Data drawn from a collection
-*-*-

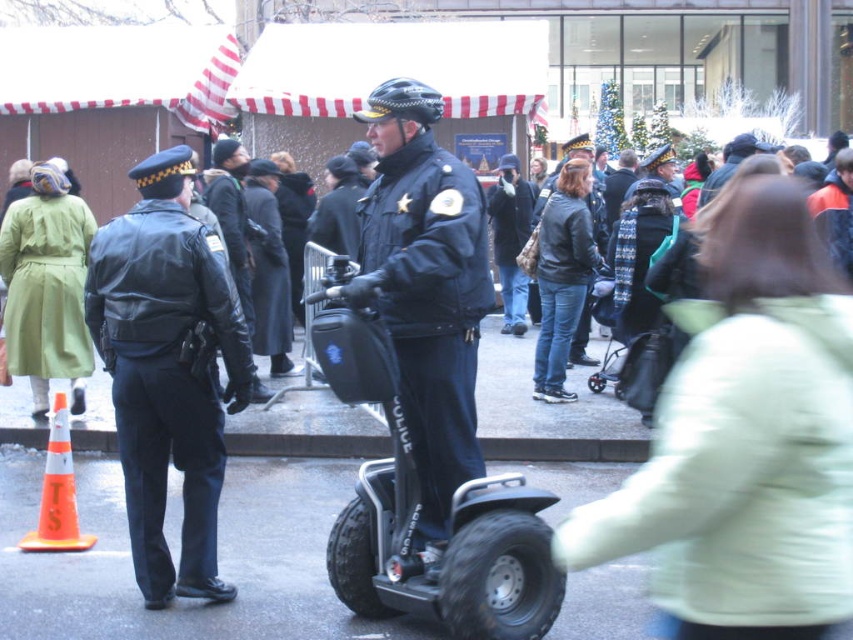
Question: Can you confirm if black leather jacket at left is wider than black rubber scooter at center?

Choices:
 (A) yes
 (B) no

Answer: (B)

Question: Among these objects, which one is nearest to the camera?

Choices:
 (A) black leather jacket at left
 (B) black rubber scooter at center
 (C) orange reflective traffic cone at lower left

Answer: (B)

Question: Does black leather jacket at left lie in front of dark blue leather jacket at center?

Choices:
 (A) yes
 (B) no

Answer: (B)

Question: Which of the following is the closest to the observer?

Choices:
 (A) black leather jacket at left
 (B) orange reflective traffic cone at lower left
 (C) dark blue leather jacket at center
 (D) black rubber scooter at center

Answer: (D)

Question: Is dark blue leather jacket at center smaller than orange reflective traffic cone at lower left?

Choices:
 (A) no
 (B) yes

Answer: (A)

Question: Which point is farther to the camera?

Choices:
 (A) (381, 538)
 (B) (173, 408)

Answer: (B)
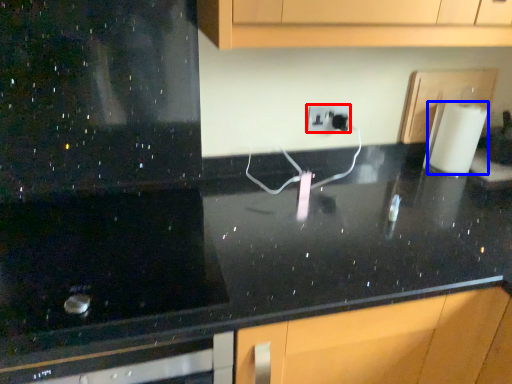
Question: Among these objects, which one is nearest to the camera, electric outlet (highlighted by a red box) or paper towel (highlighted by a blue box)?

Choices:
 (A) electric outlet
 (B) paper towel

Answer: (B)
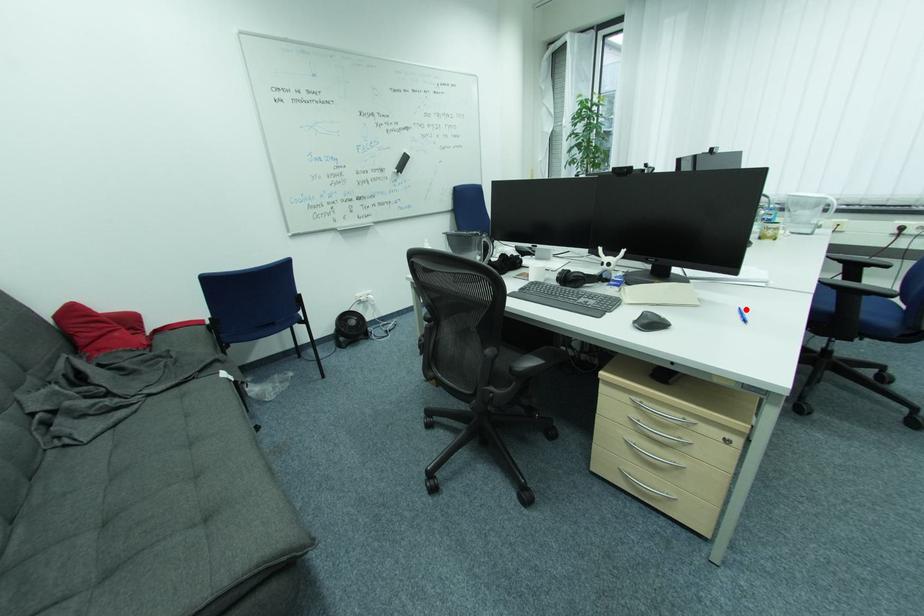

-*-*-

- GOAL OF THE EXERCISE: Output every line of the records above as a JSON list of strings, one string per line, with blank lines skipped and the pictures left out.

- ANSWER FOR THIS EXERCISE:
[
  "Question: Can you confirm if black leather jacket at left is wider than black rubber scooter at center?",
  "Choices:",
  " (A) yes",
  " (B) no",
  "Answer: (B)",
  "Question: Among these objects, which one is nearest to the camera?",
  "Choices:",
  " (A) black leather jacket at left",
  " (B) black rubber scooter at center",
  " (C) orange reflective traffic cone at lower left",
  "Answer: (B)",
  "Question: Does black leather jacket at left lie in front of dark blue leather jacket at center?",
  "Choices:",
  " (A) yes",
  " (B) no",
  "Answer: (B)",
  "Question: Which of the following is the closest to the observer?",
  "Choices:",
  " (A) black leather jacket at left",
  " (B) orange reflective traffic cone at lower left",
  " (C) dark blue leather jacket at center",
  " (D) black rubber scooter at center",
  "Answer: (D)",
  "Question: Is dark blue leather jacket at center smaller than orange reflective traffic cone at lower left?",
  "Choices:",
  " (A) no",
  " (B) yes",
  "Answer: (A)",
  "Question: Which point is farther to the camera?",
  "Choices:",
  " (A) (381, 538)",
  " (B) (173, 408)",
  "Answer: (B)",
  "Question: Among these objects, which one is nearest to the camera, electric outlet (highlighted by a red box) or paper towel (highlighted by a blue box)?",
  "Choices:",
  " (A) electric outlet",
  " (B) paper towel",
  "Answer: (B)"
]